= Task requirements =
Please restate, exactly as they appear, only the lines from the one that contains "375, 551, 406)" to the final line of the entries, with no pictures.

· · · ·

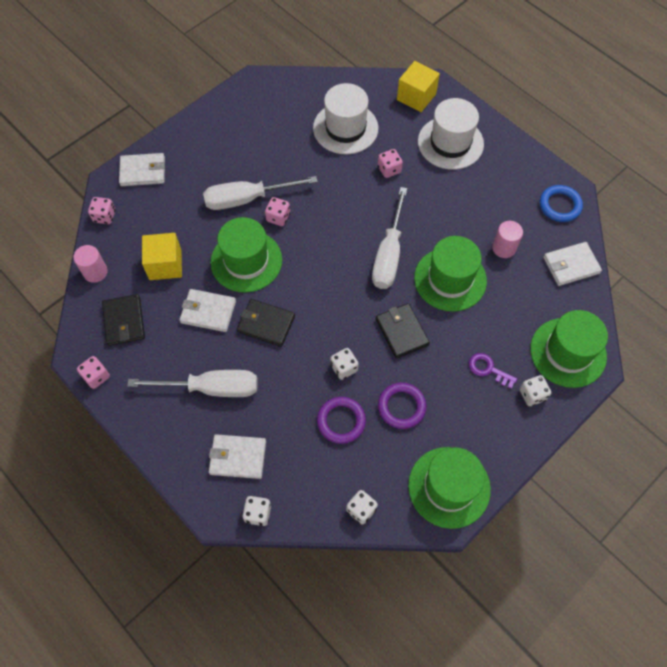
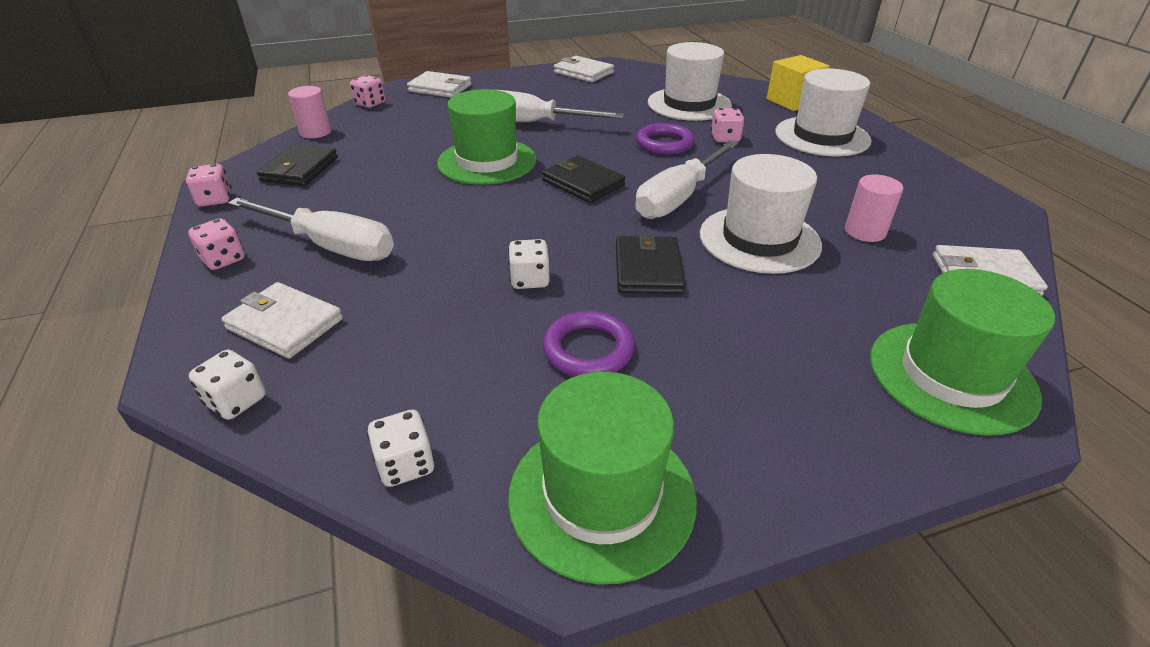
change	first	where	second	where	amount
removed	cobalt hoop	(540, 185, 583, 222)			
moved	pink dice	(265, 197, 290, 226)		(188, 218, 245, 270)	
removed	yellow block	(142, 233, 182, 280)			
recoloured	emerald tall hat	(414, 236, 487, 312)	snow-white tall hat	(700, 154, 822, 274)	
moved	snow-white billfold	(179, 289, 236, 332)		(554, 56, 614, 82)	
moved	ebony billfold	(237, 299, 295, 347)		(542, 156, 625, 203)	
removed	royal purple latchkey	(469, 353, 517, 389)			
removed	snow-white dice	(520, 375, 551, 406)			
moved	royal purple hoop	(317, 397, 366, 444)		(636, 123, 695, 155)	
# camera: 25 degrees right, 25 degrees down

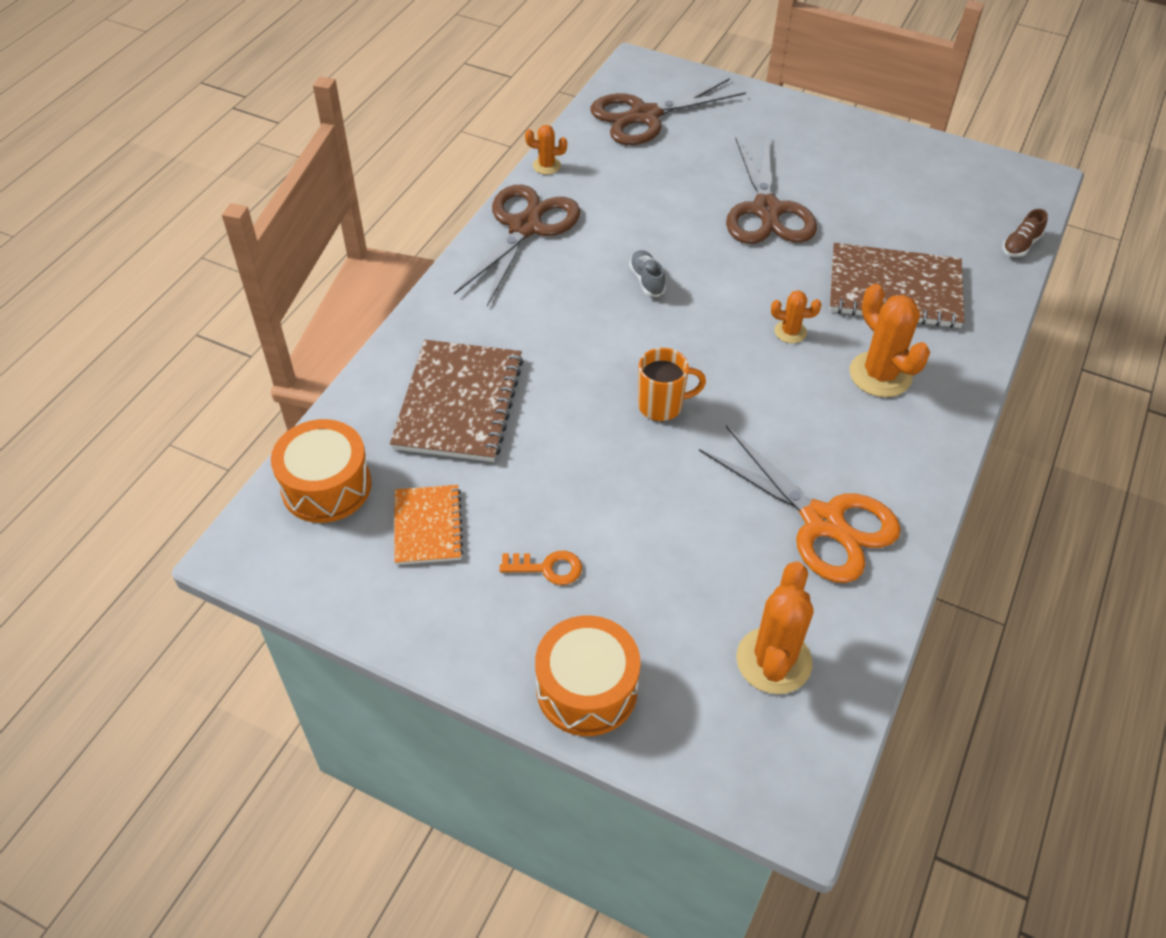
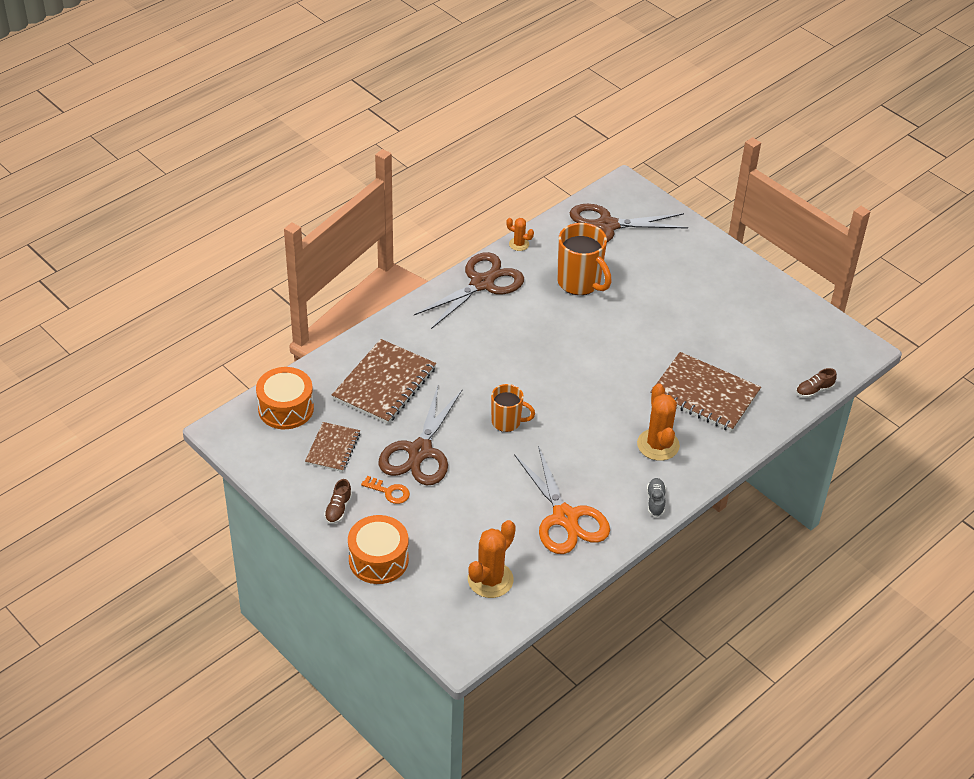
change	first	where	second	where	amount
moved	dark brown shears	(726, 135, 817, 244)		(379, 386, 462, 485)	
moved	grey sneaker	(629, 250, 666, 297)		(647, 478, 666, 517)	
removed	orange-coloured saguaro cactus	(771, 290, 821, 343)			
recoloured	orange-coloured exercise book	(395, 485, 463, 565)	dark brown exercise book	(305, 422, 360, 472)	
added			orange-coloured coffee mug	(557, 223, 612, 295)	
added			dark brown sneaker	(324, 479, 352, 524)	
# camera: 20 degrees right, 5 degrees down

· · · ·

= Answer space =
removed	snow-white dice	(520, 375, 551, 406)			
moved	royal purple hoop	(317, 397, 366, 444)		(636, 123, 695, 155)	
# camera: 25 degrees right, 25 degrees down

change	first	where	second	where	amount
moved	dark brown shears	(726, 135, 817, 244)		(379, 386, 462, 485)	
moved	grey sneaker	(629, 250, 666, 297)		(647, 478, 666, 517)	
removed	orange-coloured saguaro cactus	(771, 290, 821, 343)			
recoloured	orange-coloured exercise book	(395, 485, 463, 565)	dark brown exercise book	(305, 422, 360, 472)	
added			orange-coloured coffee mug	(557, 223, 612, 295)	
added			dark brown sneaker	(324, 479, 352, 524)	
# camera: 20 degrees right, 5 degrees down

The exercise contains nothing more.